EXERCISE PROMPT =
Set down exactly the lines below between the line holding "blue pentagon: (814, 152)" and the line holding "blue triangle: (640, 837)", inclusive; no other line belongs in the answer.

SOURCE RECORDS =
^^^^^^^^

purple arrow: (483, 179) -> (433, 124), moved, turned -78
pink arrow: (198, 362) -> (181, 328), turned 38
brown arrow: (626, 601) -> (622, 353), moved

^^^^^^^^

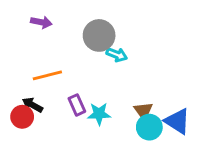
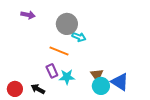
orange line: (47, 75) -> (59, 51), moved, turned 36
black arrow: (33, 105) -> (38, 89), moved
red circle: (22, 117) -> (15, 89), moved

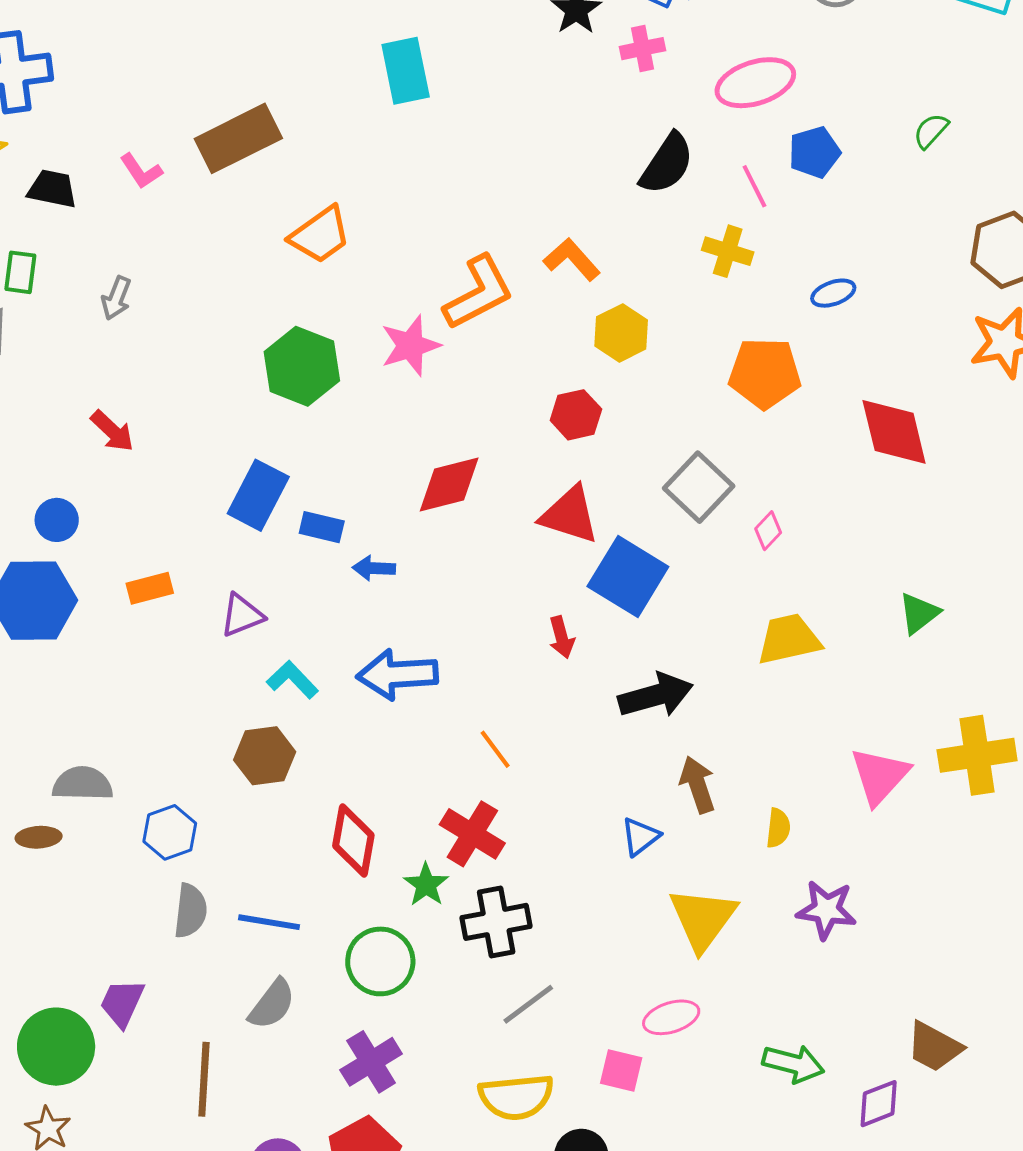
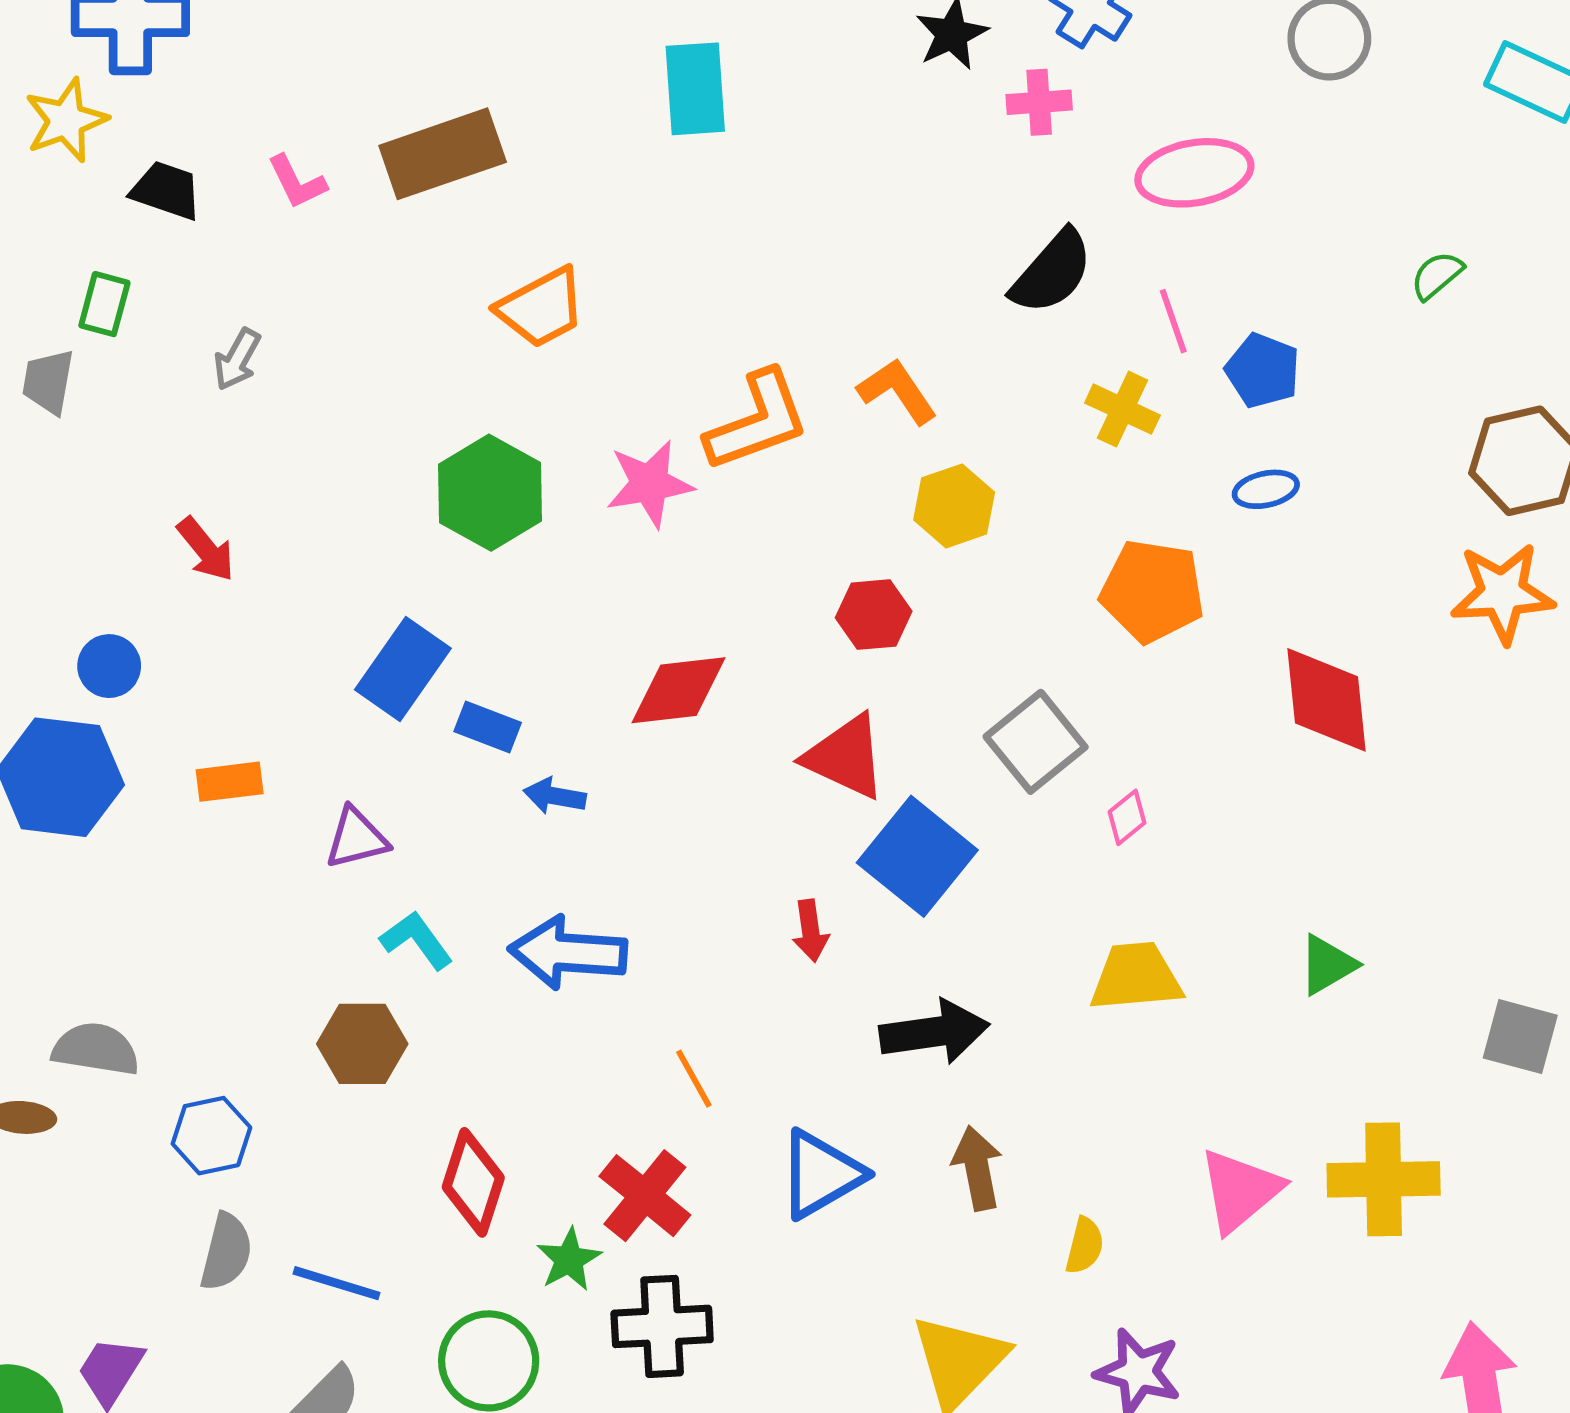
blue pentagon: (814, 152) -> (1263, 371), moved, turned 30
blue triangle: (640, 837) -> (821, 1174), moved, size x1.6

^^^^^^^^

EXERCISE RESPONSE =
blue pentagon: (814, 152) -> (1263, 371), moved, turned 30
blue triangle: (640, 837) -> (821, 1174), moved, size x1.6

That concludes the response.